- **Task objective**: Recast every line of the material below as a numbered list, omitting any blank lines.

========

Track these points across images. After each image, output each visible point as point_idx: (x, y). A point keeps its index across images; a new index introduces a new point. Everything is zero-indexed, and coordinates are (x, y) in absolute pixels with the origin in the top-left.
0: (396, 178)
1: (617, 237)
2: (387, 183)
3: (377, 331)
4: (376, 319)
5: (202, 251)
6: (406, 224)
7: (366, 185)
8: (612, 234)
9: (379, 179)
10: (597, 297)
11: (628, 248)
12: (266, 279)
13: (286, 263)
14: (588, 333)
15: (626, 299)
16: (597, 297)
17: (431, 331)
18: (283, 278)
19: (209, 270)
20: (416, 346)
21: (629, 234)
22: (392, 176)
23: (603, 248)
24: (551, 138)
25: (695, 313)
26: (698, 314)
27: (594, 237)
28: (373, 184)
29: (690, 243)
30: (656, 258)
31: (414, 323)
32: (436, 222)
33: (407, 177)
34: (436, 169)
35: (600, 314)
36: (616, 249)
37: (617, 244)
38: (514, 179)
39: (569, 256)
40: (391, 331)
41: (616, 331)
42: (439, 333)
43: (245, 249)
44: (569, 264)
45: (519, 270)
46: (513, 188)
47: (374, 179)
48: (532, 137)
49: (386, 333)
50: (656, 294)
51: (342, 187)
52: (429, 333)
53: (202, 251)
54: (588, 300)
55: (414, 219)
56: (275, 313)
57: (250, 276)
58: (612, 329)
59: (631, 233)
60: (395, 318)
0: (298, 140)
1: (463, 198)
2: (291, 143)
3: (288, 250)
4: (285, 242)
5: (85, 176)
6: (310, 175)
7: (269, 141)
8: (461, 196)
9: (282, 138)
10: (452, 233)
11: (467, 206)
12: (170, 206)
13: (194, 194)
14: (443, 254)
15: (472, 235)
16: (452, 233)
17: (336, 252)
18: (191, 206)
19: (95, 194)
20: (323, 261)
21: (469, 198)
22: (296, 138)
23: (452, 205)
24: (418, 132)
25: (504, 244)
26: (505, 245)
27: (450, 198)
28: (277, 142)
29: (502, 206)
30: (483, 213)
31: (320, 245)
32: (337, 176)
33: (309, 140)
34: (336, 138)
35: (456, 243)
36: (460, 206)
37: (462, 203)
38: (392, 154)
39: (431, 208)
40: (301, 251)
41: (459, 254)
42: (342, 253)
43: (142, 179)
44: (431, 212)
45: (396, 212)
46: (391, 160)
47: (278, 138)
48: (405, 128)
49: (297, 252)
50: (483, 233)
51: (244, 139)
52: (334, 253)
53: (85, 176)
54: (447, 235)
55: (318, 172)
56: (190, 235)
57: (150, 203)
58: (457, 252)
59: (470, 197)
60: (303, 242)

========

- **Finished answer**:
1. Track these points across images. After each image, output each visible point as point_idx: (x, y). A point keeps its index across images; a new index introduces a new point. Everything is zero-indexed, and coordinates are (x, y) in absolute pixels with the origin in the top-left.
2. 0: (396, 178)
3. 1: (617, 237)
4. 2: (387, 183)
5. 3: (377, 331)
6. 4: (376, 319)
7. 5: (202, 251)
8. 6: (406, 224)
9. 7: (366, 185)
10. 8: (612, 234)
11. 9: (379, 179)
12. 10: (597, 297)
13. 11: (628, 248)
14. 12: (266, 279)
15. 13: (286, 263)
16. 14: (588, 333)
17. 15: (626, 299)
18. 16: (597, 297)
19. 17: (431, 331)
20. 18: (283, 278)
21. 19: (209, 270)
22. 20: (416, 346)
23. 21: (629, 234)
24. 22: (392, 176)
25. 23: (603, 248)
26. 24: (551, 138)
27. 25: (695, 313)
28. 26: (698, 314)
29. 27: (594, 237)
30. 28: (373, 184)
31. 29: (690, 243)
32. 30: (656, 258)
33. 31: (414, 323)
34. 32: (436, 222)
35. 33: (407, 177)
36. 34: (436, 169)
37. 35: (600, 314)
38. 36: (616, 249)
39. 37: (617, 244)
40. 38: (514, 179)
41. 39: (569, 256)
42. 40: (391, 331)
43. 41: (616, 331)
44. 42: (439, 333)
45. 43: (245, 249)
46. 44: (569, 264)
47. 45: (519, 270)
48. 46: (513, 188)
49. 47: (374, 179)
50. 48: (532, 137)
51. 49: (386, 333)
52. 50: (656, 294)
53. 51: (342, 187)
54. 52: (429, 333)
55. 53: (202, 251)
56. 54: (588, 300)
57. 55: (414, 219)
58. 56: (275, 313)
59. 57: (250, 276)
60. 58: (612, 329)
61. 59: (631, 233)
62. 60: (395, 318)
63. 0: (298, 140)
64. 1: (463, 198)
65. 2: (291, 143)
66. 3: (288, 250)
67. 4: (285, 242)
68. 5: (85, 176)
69. 6: (310, 175)
70. 7: (269, 141)
71. 8: (461, 196)
72. 9: (282, 138)
73. 10: (452, 233)
74. 11: (467, 206)
75. 12: (170, 206)
76. 13: (194, 194)
77. 14: (443, 254)
78. 15: (472, 235)
79. 16: (452, 233)
80. 17: (336, 252)
81. 18: (191, 206)
82. 19: (95, 194)
83. 20: (323, 261)
84. 21: (469, 198)
85. 22: (296, 138)
86. 23: (452, 205)
87. 24: (418, 132)
88. 25: (504, 244)
89. 26: (505, 245)
90. 27: (450, 198)
91. 28: (277, 142)
92. 29: (502, 206)
93. 30: (483, 213)
94. 31: (320, 245)
95. 32: (337, 176)
96. 33: (309, 140)
97. 34: (336, 138)
98. 35: (456, 243)
99. 36: (460, 206)
100. 37: (462, 203)
101. 38: (392, 154)
102. 39: (431, 208)
103. 40: (301, 251)
104. 41: (459, 254)
105. 42: (342, 253)
106. 43: (142, 179)
107. 44: (431, 212)
108. 45: (396, 212)
109. 46: (391, 160)
110. 47: (278, 138)
111. 48: (405, 128)
112. 49: (297, 252)
113. 50: (483, 233)
114. 51: (244, 139)
115. 52: (334, 253)
116. 53: (85, 176)
117. 54: (447, 235)
118. 55: (318, 172)
119. 56: (190, 235)
120. 57: (150, 203)
121. 58: (457, 252)
122. 59: (470, 197)
123. 60: (303, 242)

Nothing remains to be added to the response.